- [Work required]: All of the data below should be repeated exactly. Pictures should not be included.

- [Given information]:
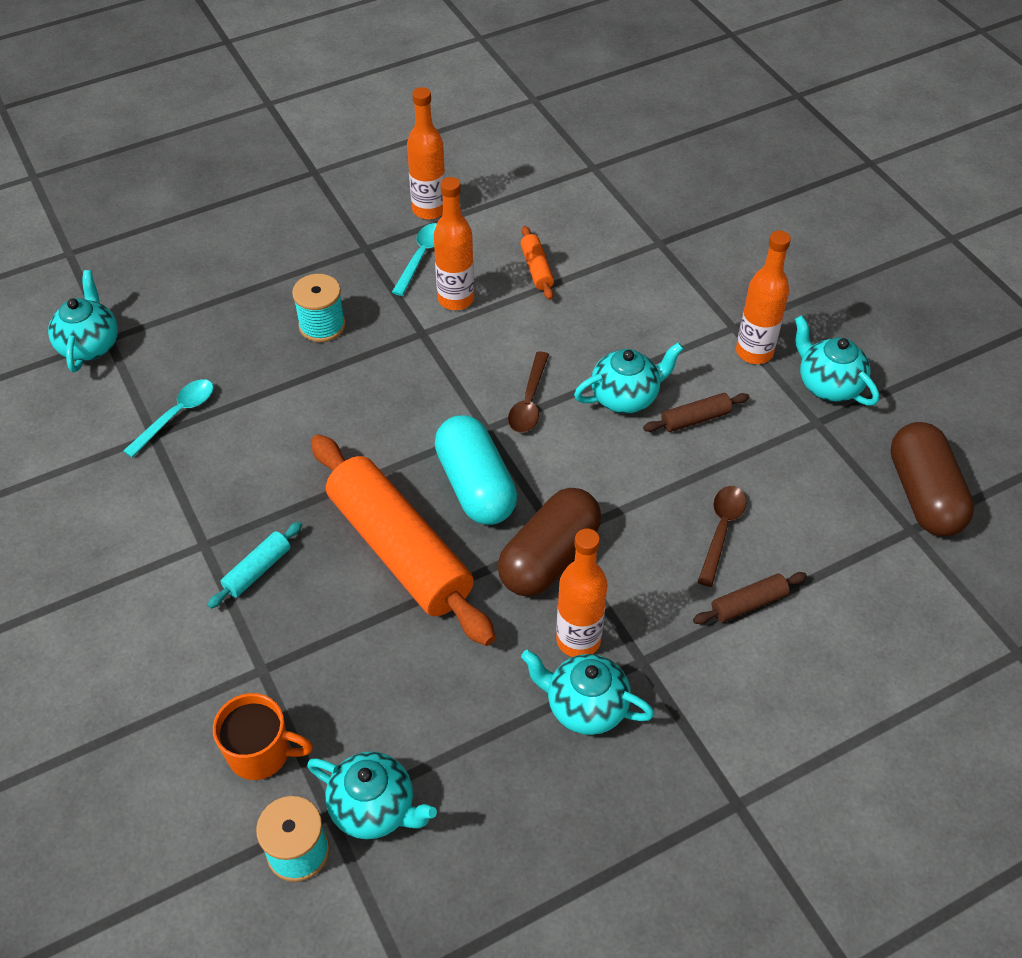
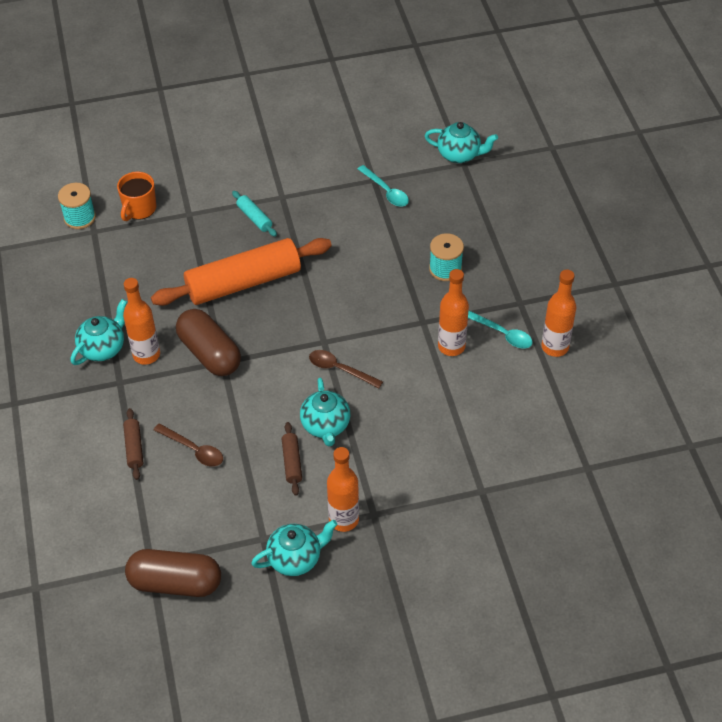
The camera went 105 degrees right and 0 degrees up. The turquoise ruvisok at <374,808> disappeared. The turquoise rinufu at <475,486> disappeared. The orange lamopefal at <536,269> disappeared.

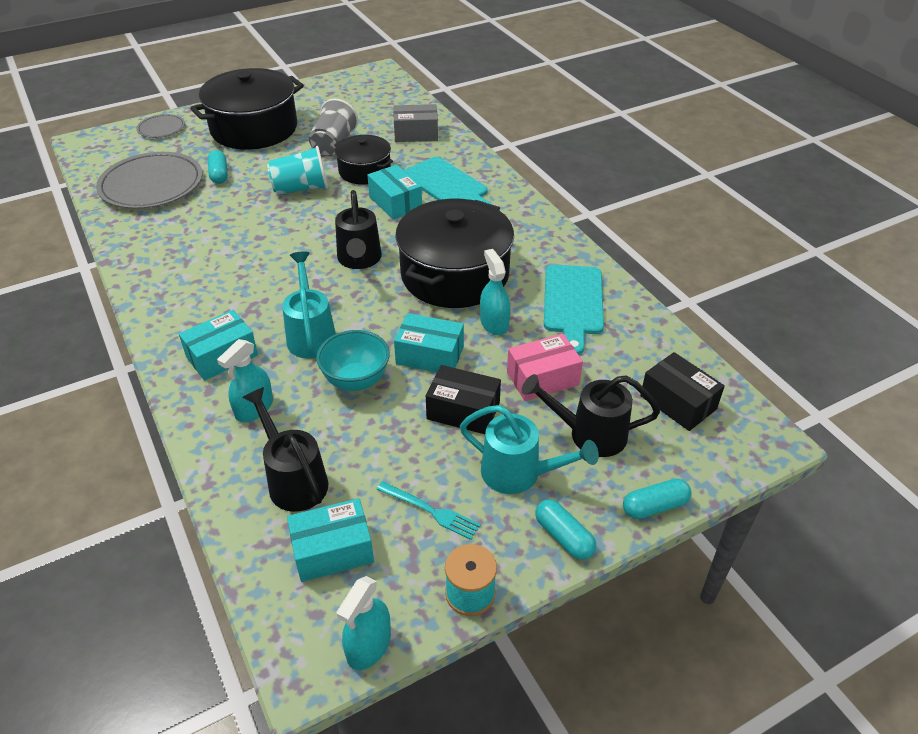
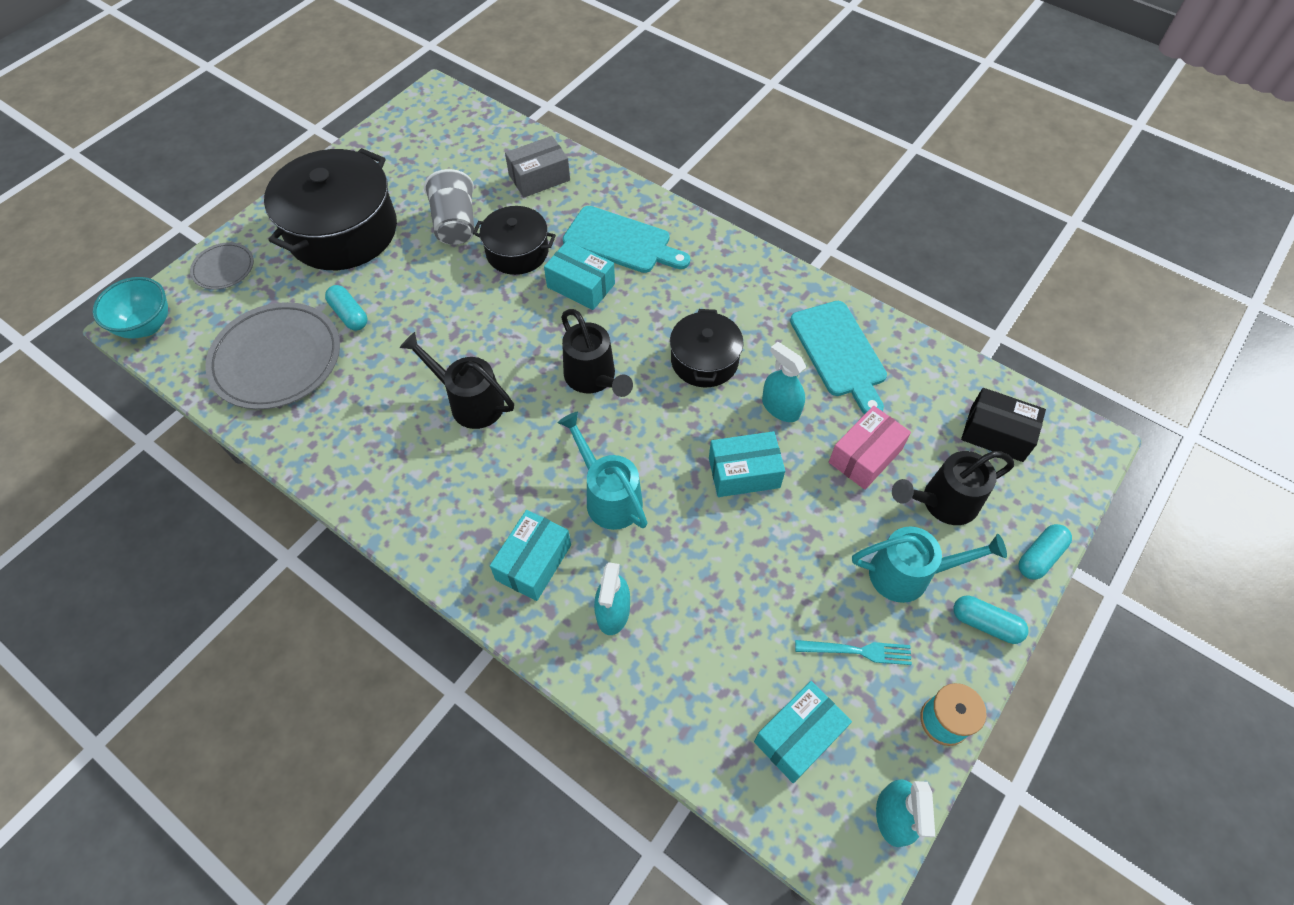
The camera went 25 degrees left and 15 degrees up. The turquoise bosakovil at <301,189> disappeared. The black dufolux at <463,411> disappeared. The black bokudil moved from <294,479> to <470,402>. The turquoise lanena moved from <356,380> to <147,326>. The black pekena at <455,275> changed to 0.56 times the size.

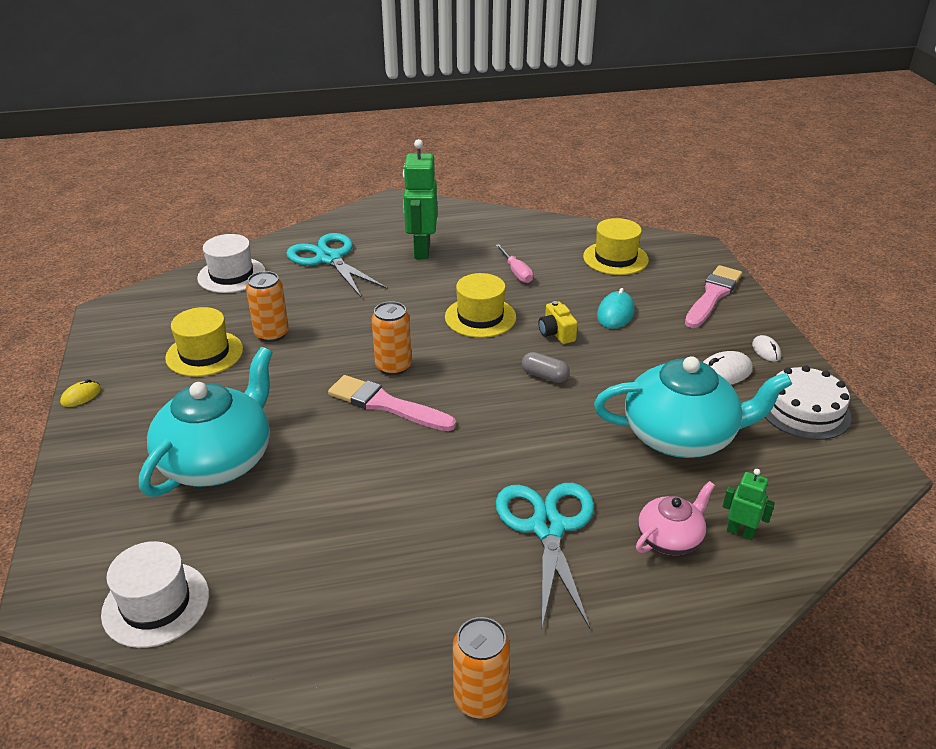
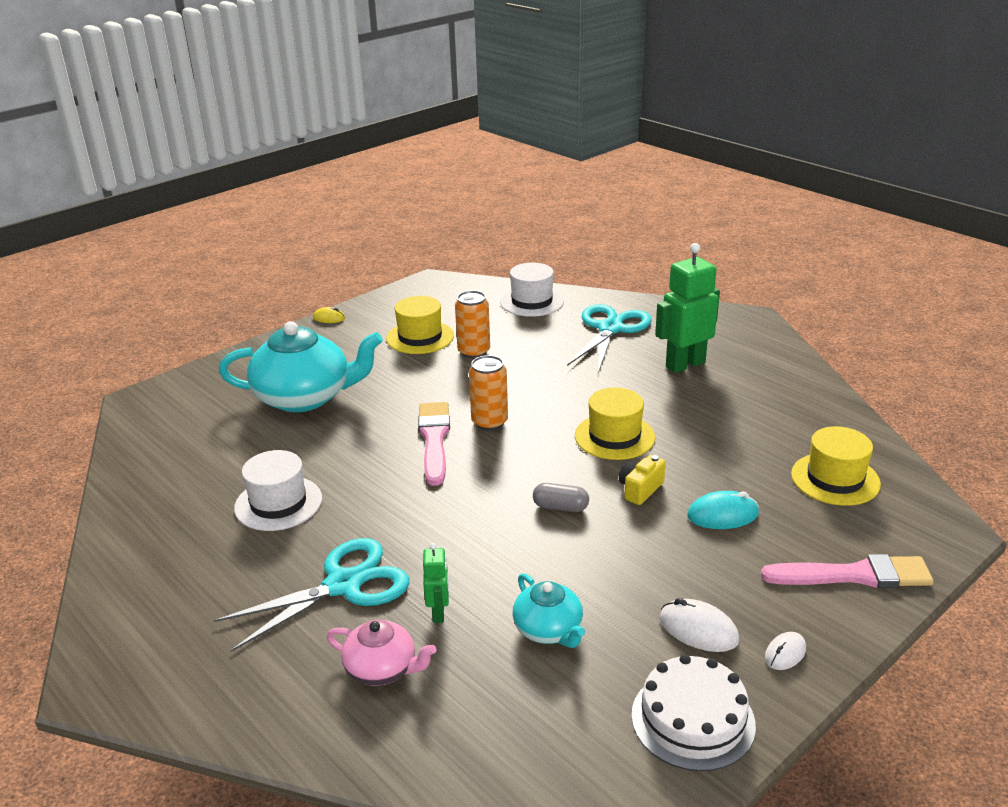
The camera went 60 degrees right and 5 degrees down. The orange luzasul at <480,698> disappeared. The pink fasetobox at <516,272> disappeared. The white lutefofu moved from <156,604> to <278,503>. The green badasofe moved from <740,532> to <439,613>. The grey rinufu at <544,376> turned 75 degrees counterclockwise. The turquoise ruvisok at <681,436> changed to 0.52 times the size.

- [Written reply]:
The camera went 105 degrees right and 0 degrees up. The turquoise ruvisok at <374,808> disappeared. The turquoise rinufu at <475,486> disappeared. The orange lamopefal at <536,269> disappeared.

The camera went 25 degrees left and 15 degrees up. The turquoise bosakovil at <301,189> disappeared. The black dufolux at <463,411> disappeared. The black bokudil moved from <294,479> to <470,402>. The turquoise lanena moved from <356,380> to <147,326>. The black pekena at <455,275> changed to 0.56 times the size.

The camera went 60 degrees right and 5 degrees down. The orange luzasul at <480,698> disappeared. The pink fasetobox at <516,272> disappeared. The white lutefofu moved from <156,604> to <278,503>. The green badasofe moved from <740,532> to <439,613>. The grey rinufu at <544,376> turned 75 degrees counterclockwise. The turquoise ruvisok at <681,436> changed to 0.52 times the size.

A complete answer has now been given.